REQUEST: Every line that contains the word "plate" should be copied from the records below.

EXCERPTED RECORDS:

------------------------------

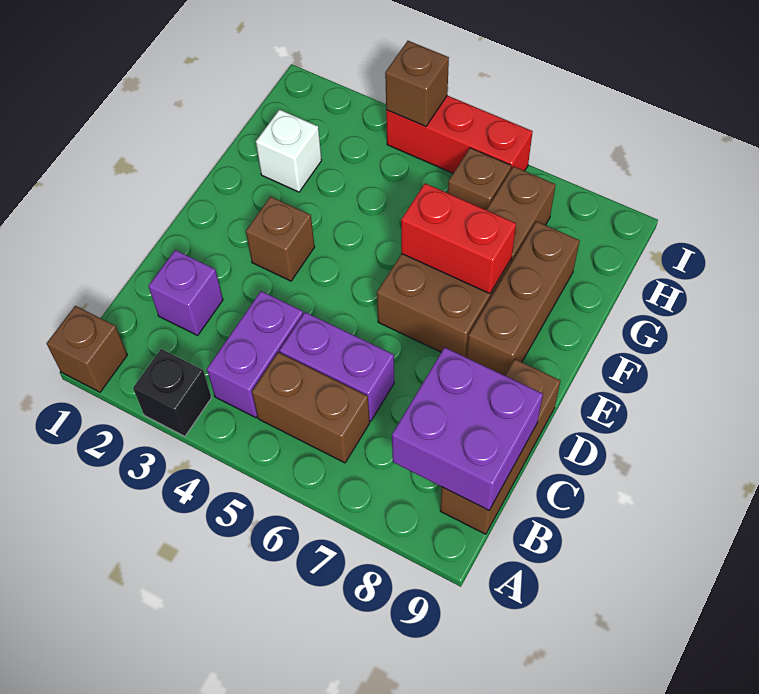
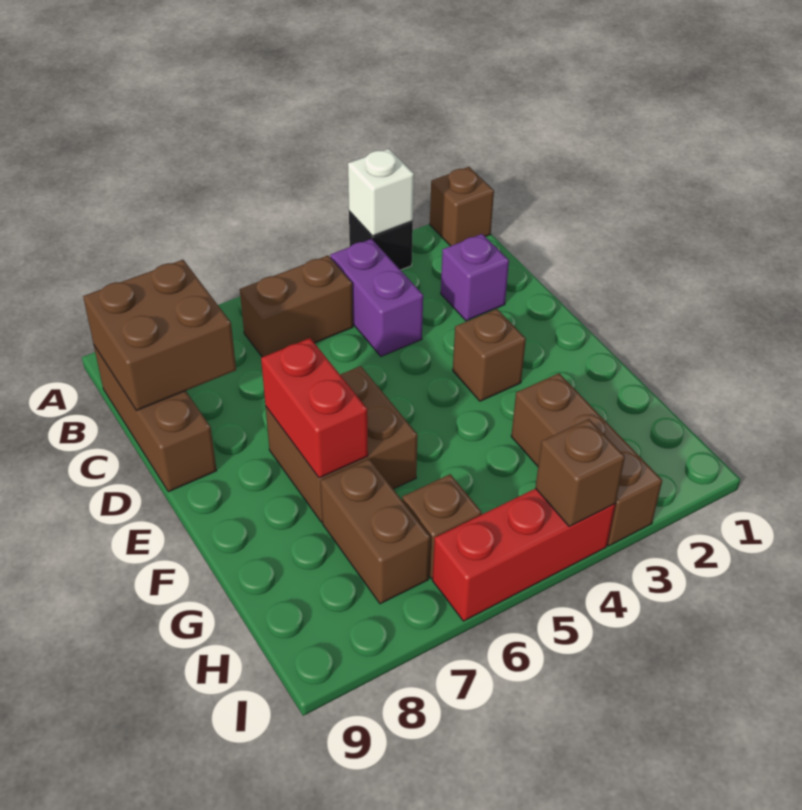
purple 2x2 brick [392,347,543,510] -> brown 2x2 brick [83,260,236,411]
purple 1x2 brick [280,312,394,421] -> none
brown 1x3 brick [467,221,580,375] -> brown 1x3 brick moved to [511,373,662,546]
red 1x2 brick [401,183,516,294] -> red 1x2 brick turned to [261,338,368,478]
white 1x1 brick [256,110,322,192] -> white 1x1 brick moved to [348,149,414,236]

------------------------------

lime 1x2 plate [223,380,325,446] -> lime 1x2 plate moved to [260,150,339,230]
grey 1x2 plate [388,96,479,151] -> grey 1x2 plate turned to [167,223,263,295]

------------------------------

RESPONSE TO THIS TASK:
lime 1x2 plate [223,380,325,446] -> lime 1x2 plate moved to [260,150,339,230]
grey 1x2 plate [388,96,479,151] -> grey 1x2 plate turned to [167,223,263,295]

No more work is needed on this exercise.